Directions for this task » Only the pictures are to be left out; write out the rest of the data exactly.

Information supplied »
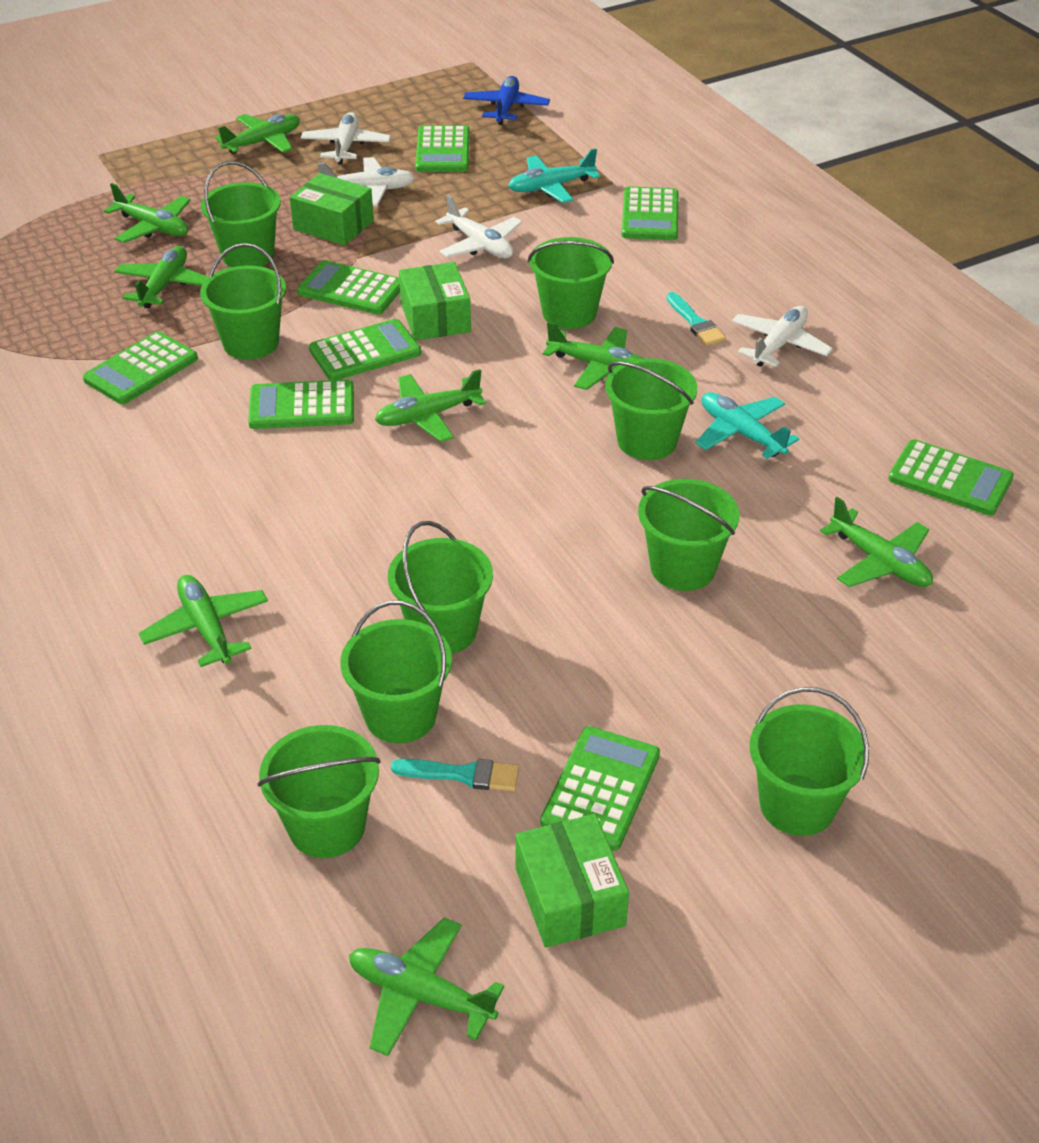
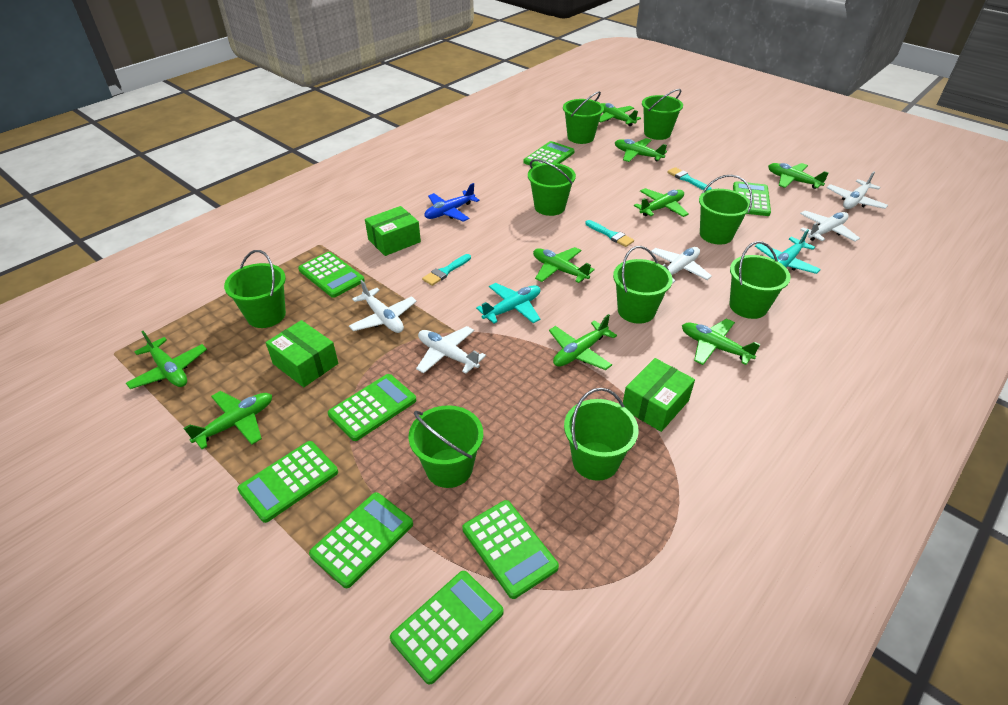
green plane: 8 -> 9
turquoise brush: 2 -> 3
white plane: 4 -> 5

Exercise answer »
green plane: 8 -> 9
turquoise brush: 2 -> 3
white plane: 4 -> 5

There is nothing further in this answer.